→ The problem:
Copy the line with "(742, 270) = (538, 127): brown" and all lines following it through the last line of the entries, exactly as written.

(Material provided Opens)

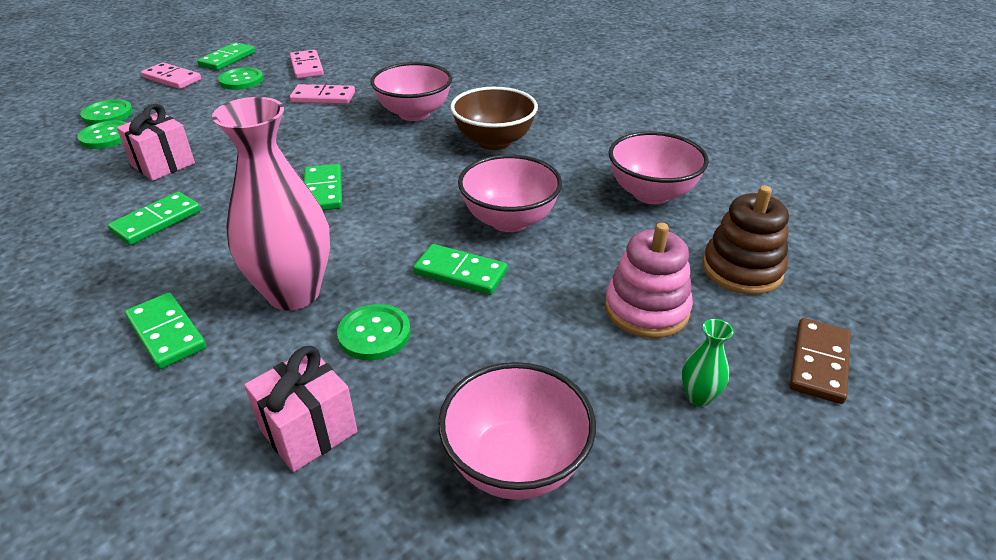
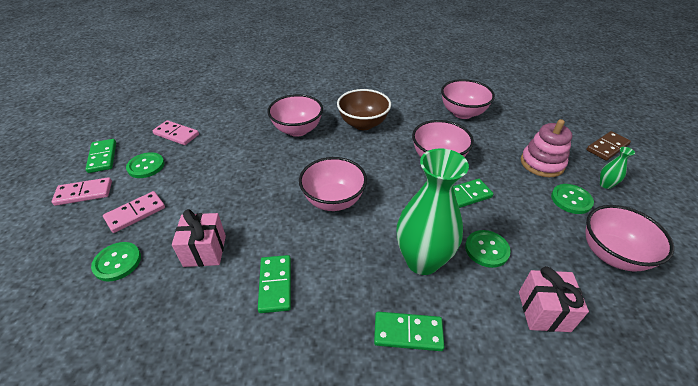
camera: 45 degrees left, 5 degrees up
(108, 114) = (82, 247): green button -> green button (571, 200)
(294, 293) = (422, 261): pink vase -> green vase
(323, 97) = (226, 148): pink domino -> pink domino (135, 213)
(323, 191) = (333, 200): green domino -> pink bowl
(742, 270) = (538, 127): brown stacking toy -> none
(819, 363) = (607, 147): brown domino -> brown domino turned 75 degrees clockwise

(Material provided Closes)

→ Solution:
(742, 270) = (538, 127): brown stacking toy -> none
(819, 363) = (607, 147): brown domino -> brown domino turned 75 degrees clockwise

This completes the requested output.